Return exactly the span of lines in the following data that opens with the line containing "The camera went 25" and closes with the line containing "Someone took away the Pilz". Include nothing else.

> Data for analysis:

==========

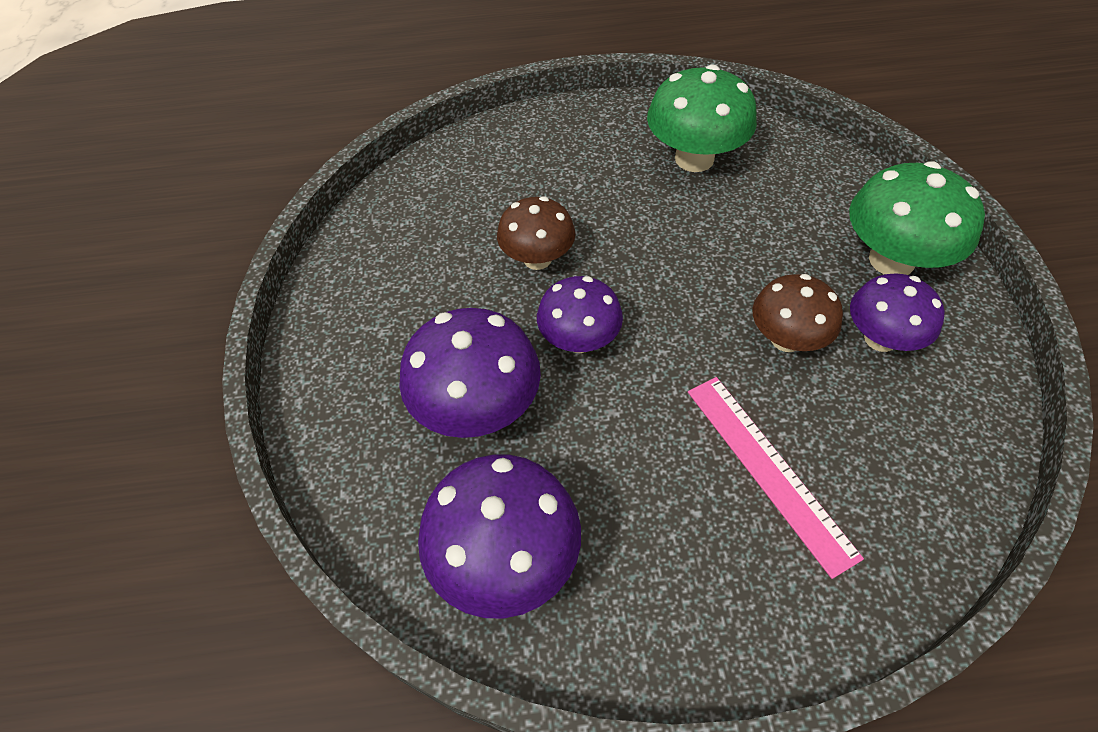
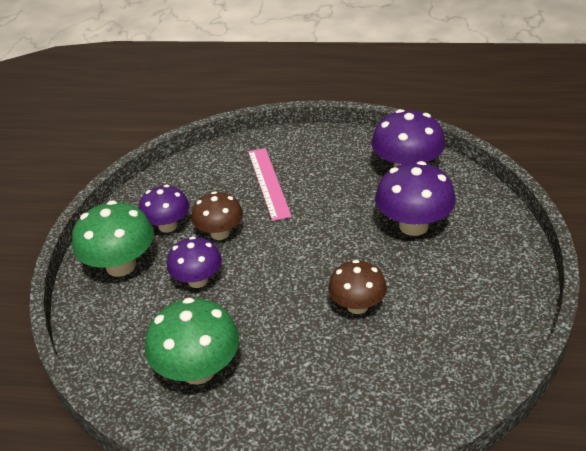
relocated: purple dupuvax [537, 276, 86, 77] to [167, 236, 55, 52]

==========

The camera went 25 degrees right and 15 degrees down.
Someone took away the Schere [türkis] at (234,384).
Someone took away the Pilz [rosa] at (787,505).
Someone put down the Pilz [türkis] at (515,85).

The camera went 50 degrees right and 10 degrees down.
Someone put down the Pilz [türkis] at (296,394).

==========

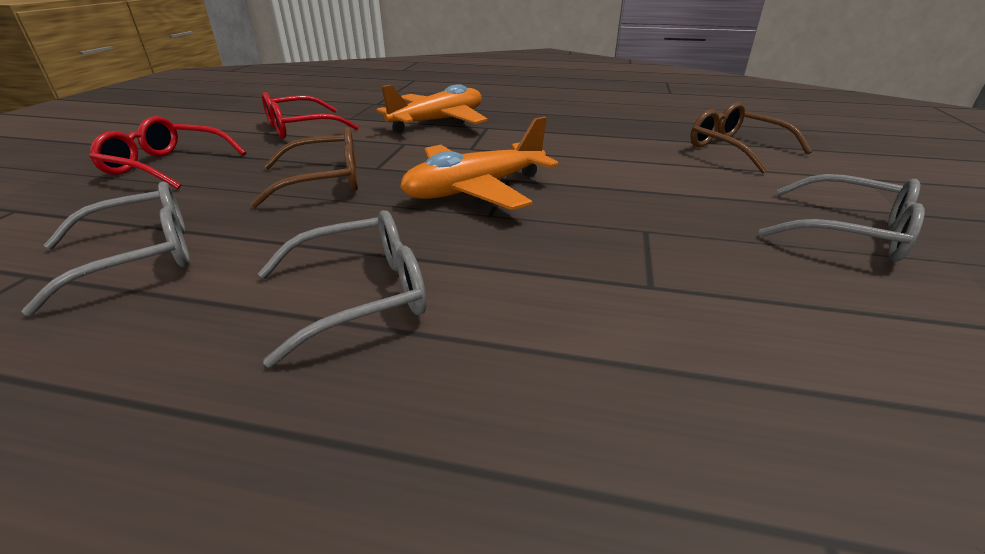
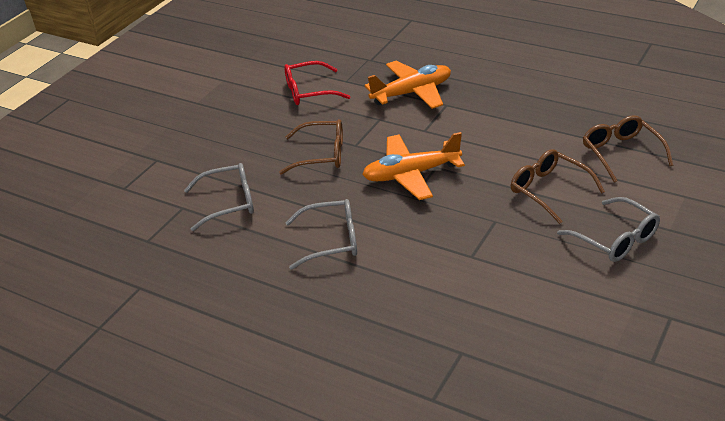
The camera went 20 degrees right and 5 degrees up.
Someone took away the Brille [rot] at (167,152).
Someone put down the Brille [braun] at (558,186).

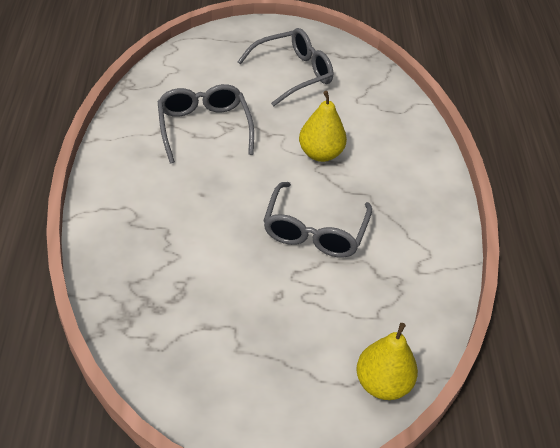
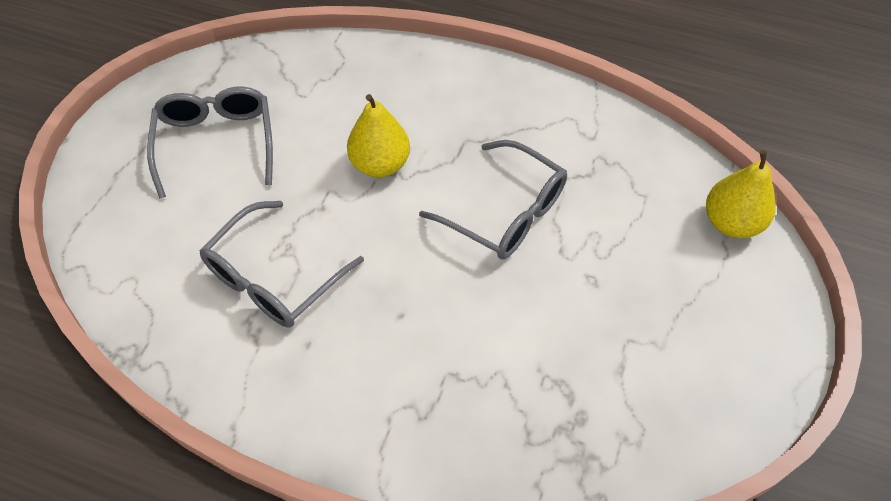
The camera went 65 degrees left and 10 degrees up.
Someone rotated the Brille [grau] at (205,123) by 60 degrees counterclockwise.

==========

> Response to the exercise:
The camera went 25 degrees right and 15 degrees down.
Someone took away the Schere [türkis] at (234,384).
Someone took away the Pilz [rosa] at (787,505).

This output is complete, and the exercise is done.